● Recorded data
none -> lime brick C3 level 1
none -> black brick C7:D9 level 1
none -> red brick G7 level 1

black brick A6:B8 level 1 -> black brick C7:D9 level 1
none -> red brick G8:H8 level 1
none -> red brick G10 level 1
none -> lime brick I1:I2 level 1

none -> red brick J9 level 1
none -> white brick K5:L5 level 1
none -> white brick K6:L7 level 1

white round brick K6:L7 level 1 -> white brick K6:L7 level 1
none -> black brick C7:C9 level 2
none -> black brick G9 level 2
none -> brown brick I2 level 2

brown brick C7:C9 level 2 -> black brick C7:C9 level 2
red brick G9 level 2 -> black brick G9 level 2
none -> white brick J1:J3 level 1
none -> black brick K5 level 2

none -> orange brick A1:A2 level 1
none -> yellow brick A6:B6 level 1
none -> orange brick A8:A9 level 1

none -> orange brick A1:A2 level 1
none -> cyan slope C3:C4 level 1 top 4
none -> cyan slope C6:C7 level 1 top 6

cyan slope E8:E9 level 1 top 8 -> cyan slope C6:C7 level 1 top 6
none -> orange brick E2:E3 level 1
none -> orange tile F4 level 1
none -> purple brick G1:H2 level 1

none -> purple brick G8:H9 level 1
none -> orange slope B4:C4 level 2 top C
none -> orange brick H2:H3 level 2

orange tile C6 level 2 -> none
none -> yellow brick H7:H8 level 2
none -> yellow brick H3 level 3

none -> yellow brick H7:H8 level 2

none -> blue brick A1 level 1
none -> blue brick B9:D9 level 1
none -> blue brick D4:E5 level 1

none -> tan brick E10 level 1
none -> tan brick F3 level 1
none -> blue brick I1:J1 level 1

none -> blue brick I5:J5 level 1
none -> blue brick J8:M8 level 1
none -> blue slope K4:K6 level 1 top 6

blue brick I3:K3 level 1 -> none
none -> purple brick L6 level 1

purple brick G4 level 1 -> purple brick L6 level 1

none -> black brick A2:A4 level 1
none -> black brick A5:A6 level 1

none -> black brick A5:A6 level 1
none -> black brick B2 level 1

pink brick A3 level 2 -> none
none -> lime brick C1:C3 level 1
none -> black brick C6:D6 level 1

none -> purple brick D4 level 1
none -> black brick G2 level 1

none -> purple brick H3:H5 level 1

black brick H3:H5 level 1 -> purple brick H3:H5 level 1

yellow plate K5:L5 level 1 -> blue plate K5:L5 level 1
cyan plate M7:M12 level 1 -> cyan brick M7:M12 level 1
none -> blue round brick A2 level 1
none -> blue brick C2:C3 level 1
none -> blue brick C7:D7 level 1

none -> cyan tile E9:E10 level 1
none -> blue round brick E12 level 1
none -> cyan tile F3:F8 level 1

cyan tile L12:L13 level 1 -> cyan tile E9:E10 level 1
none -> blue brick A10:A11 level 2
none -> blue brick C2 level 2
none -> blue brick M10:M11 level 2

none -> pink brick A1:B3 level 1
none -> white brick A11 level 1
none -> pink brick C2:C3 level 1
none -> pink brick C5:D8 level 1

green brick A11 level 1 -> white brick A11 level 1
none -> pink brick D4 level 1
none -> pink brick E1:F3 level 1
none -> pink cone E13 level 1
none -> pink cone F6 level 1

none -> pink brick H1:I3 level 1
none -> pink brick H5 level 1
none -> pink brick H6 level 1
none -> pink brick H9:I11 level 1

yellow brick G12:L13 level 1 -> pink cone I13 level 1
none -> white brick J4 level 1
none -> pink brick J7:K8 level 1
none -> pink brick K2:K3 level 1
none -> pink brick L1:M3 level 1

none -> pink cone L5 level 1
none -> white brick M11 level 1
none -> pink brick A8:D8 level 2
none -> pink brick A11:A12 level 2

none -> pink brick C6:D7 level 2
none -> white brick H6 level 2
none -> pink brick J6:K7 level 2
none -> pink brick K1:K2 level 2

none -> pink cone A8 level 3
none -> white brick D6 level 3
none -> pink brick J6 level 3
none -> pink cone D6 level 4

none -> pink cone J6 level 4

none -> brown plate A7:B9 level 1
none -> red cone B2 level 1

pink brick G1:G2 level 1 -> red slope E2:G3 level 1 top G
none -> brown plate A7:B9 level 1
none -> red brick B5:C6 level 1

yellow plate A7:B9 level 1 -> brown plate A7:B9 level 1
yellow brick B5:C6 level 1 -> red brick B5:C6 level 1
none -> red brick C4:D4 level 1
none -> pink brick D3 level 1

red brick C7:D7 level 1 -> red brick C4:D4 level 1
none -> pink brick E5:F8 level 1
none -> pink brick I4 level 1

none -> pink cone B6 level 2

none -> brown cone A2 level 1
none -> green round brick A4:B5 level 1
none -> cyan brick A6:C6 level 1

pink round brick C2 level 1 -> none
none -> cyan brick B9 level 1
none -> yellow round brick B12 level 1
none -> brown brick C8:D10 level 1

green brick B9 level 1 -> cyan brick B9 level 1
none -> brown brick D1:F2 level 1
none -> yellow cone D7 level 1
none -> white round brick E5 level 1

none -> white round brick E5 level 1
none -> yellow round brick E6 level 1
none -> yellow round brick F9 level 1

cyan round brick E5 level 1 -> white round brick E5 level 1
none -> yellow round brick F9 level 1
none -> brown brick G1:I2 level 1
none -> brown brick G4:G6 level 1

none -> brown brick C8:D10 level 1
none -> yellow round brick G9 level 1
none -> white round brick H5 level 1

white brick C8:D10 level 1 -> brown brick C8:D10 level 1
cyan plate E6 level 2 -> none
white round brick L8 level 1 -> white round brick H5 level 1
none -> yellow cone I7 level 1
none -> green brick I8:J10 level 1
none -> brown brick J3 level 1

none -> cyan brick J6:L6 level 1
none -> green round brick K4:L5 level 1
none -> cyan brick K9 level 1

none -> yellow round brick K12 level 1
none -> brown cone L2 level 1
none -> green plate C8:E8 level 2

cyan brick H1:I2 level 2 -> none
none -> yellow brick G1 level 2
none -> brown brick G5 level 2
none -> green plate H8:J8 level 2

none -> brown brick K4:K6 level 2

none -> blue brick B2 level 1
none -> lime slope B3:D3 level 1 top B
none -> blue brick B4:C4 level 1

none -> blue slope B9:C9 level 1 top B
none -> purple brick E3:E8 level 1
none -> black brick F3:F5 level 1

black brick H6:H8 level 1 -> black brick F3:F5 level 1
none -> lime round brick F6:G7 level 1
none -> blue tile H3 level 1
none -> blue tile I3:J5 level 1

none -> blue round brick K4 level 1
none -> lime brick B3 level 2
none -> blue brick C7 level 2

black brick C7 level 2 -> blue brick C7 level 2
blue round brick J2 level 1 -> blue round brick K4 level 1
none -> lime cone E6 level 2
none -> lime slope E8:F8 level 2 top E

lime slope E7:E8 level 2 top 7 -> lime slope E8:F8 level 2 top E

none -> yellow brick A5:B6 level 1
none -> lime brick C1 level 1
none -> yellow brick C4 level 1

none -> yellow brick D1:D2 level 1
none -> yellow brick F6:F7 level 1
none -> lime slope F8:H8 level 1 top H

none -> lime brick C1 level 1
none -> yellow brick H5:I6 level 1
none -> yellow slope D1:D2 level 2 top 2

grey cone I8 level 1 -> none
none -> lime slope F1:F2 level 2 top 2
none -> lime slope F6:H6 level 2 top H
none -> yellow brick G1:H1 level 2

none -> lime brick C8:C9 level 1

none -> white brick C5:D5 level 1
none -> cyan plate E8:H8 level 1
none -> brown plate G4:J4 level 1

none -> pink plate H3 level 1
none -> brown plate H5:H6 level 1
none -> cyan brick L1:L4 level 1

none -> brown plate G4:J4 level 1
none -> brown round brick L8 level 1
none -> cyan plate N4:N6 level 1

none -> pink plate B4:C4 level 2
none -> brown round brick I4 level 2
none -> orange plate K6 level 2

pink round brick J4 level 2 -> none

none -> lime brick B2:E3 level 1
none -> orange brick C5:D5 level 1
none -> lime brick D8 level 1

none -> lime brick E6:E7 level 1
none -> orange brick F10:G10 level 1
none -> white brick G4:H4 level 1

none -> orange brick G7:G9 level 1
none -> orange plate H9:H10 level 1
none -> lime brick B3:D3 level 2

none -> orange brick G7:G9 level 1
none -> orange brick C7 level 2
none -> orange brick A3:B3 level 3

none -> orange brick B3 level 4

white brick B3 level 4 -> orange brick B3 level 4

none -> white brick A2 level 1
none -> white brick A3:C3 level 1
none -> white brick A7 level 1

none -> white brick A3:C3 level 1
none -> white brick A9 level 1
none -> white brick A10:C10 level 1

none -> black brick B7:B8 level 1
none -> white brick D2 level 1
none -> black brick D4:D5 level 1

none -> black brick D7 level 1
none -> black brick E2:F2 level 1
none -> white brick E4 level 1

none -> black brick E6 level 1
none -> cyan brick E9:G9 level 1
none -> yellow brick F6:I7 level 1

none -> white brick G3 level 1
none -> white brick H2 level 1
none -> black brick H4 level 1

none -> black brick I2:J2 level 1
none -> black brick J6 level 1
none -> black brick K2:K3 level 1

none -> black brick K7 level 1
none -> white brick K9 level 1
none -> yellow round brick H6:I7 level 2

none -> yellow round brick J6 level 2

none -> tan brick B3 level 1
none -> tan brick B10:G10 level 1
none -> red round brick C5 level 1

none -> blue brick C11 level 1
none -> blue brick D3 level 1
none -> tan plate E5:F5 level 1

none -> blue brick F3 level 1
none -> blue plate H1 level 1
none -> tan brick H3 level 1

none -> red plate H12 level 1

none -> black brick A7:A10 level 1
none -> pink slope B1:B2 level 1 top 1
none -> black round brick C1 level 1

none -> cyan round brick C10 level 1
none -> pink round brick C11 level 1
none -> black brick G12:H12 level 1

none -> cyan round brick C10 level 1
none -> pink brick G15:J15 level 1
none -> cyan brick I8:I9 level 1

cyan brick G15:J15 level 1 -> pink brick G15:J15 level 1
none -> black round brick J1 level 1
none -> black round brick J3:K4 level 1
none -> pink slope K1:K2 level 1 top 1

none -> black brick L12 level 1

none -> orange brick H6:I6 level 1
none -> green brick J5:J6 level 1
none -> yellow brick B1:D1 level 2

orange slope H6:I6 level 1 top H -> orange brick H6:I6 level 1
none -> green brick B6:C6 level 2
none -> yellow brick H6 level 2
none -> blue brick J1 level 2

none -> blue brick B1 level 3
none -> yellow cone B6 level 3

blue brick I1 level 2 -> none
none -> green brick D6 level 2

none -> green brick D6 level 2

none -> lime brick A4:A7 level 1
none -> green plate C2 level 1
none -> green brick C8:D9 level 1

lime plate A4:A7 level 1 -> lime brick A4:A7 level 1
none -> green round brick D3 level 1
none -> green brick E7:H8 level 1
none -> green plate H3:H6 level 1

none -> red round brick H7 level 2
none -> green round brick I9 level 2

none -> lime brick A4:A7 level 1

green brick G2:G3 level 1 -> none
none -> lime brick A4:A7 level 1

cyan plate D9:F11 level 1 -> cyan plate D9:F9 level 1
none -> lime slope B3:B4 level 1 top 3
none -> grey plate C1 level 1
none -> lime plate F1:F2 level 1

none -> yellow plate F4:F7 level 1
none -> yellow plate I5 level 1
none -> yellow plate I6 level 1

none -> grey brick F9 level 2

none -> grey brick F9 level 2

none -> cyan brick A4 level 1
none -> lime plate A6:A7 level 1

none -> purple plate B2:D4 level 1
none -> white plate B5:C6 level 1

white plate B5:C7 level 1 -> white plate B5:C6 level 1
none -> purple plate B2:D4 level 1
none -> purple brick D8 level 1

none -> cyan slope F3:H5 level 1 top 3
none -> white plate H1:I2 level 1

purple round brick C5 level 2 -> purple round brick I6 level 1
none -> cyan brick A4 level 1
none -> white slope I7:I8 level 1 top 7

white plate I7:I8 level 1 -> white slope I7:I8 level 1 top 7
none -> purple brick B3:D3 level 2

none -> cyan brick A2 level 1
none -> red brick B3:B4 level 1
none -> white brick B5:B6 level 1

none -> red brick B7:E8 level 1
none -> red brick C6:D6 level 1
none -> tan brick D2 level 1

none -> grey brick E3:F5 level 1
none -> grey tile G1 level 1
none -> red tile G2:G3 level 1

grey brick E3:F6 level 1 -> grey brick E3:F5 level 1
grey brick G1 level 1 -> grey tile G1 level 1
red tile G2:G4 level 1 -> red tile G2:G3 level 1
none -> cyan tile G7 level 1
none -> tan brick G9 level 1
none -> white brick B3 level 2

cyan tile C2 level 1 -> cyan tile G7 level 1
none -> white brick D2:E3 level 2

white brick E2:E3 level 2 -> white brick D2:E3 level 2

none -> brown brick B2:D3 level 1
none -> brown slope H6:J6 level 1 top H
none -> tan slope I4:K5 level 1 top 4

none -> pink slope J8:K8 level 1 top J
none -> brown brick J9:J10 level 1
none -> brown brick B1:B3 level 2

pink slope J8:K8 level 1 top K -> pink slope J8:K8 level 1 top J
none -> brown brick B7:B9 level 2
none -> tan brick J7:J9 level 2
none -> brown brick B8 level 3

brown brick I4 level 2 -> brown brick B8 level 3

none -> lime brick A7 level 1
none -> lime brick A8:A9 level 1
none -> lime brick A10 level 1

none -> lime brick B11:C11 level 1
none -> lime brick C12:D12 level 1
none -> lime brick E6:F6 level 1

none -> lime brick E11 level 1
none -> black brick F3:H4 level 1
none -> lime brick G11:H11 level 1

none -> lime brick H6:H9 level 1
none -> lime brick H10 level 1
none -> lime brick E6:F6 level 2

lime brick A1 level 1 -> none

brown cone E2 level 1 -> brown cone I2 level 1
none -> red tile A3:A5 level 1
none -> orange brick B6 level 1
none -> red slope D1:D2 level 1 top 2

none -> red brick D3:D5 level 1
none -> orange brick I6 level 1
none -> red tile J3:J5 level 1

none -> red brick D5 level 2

● Work item
Using the material above, return every line that holds the string "grey".

● Solution to this problem
grey cone I8 level 1 -> none
none -> grey plate C1 level 1
none -> grey brick F9 level 2
none -> grey brick F9 level 2
none -> grey brick E3:F5 level 1
none -> grey tile G1 level 1
grey brick E3:F6 level 1 -> grey brick E3:F5 level 1
grey brick G1 level 1 -> grey tile G1 level 1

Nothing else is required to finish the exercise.